------ SOURCE MATERIAL ------

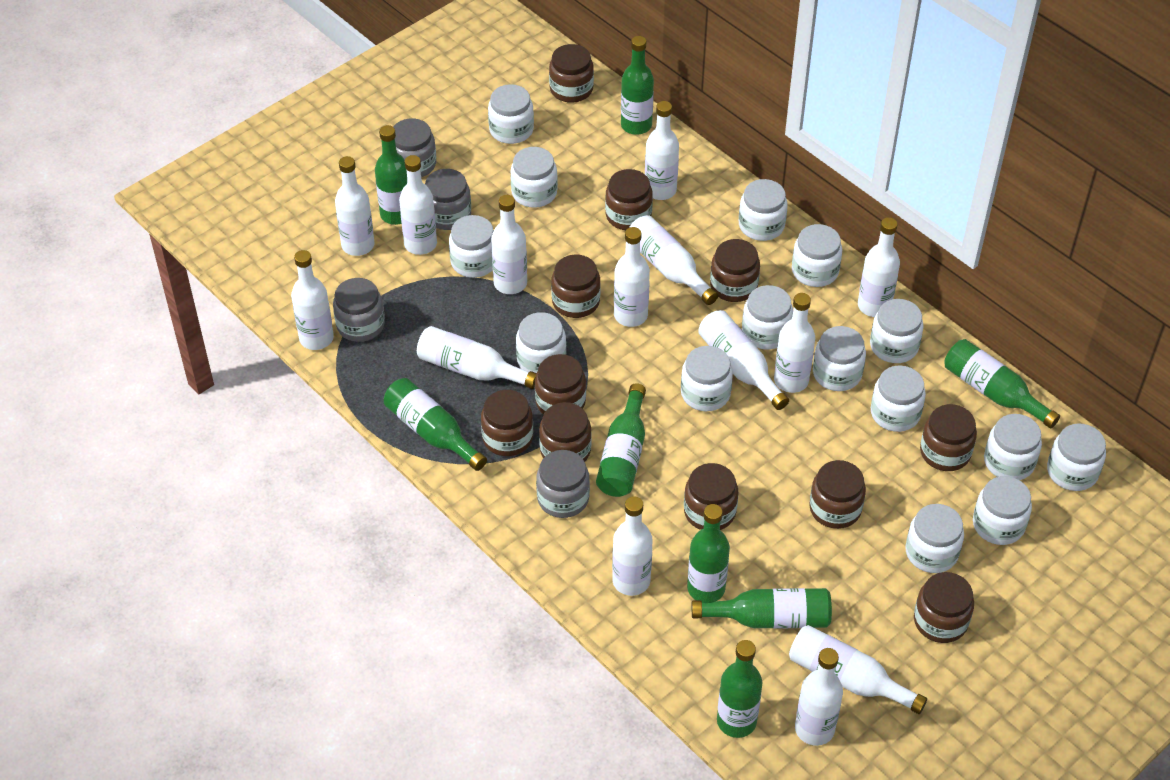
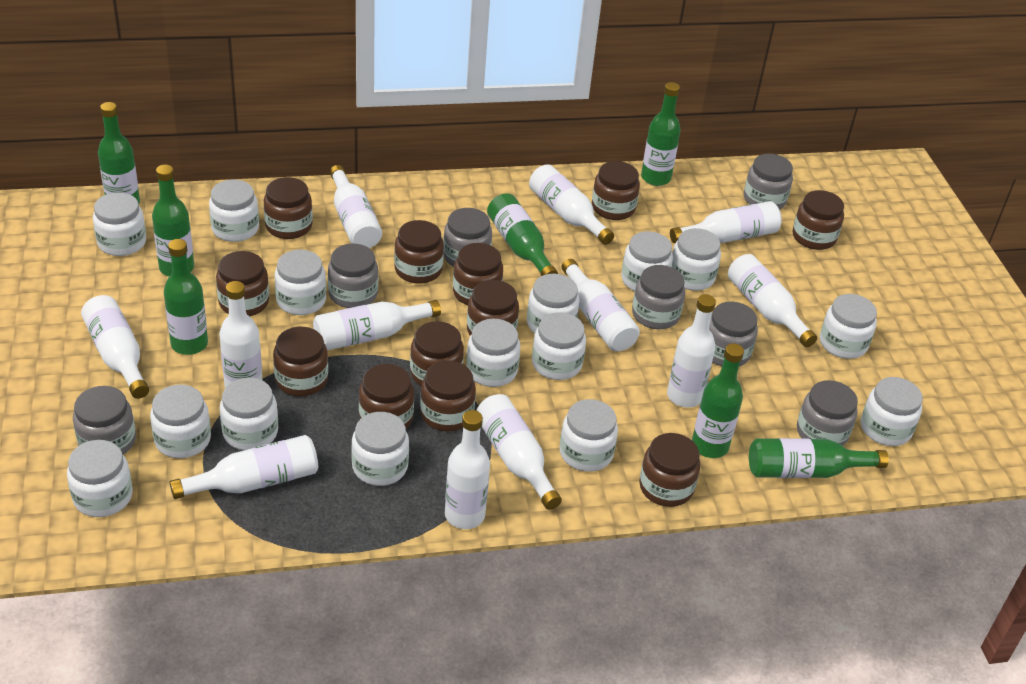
brown jar: 11 -> 12
green bottle: 8 -> 7
grey jar: 4 -> 7
white bottle: 14 -> 12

------

§ DIRECTIONS
Could you copy the listing above exactly, without its pictures?

§ YOUR SOLUTION
brown jar: 11 -> 12
green bottle: 8 -> 7
grey jar: 4 -> 7
white bottle: 14 -> 12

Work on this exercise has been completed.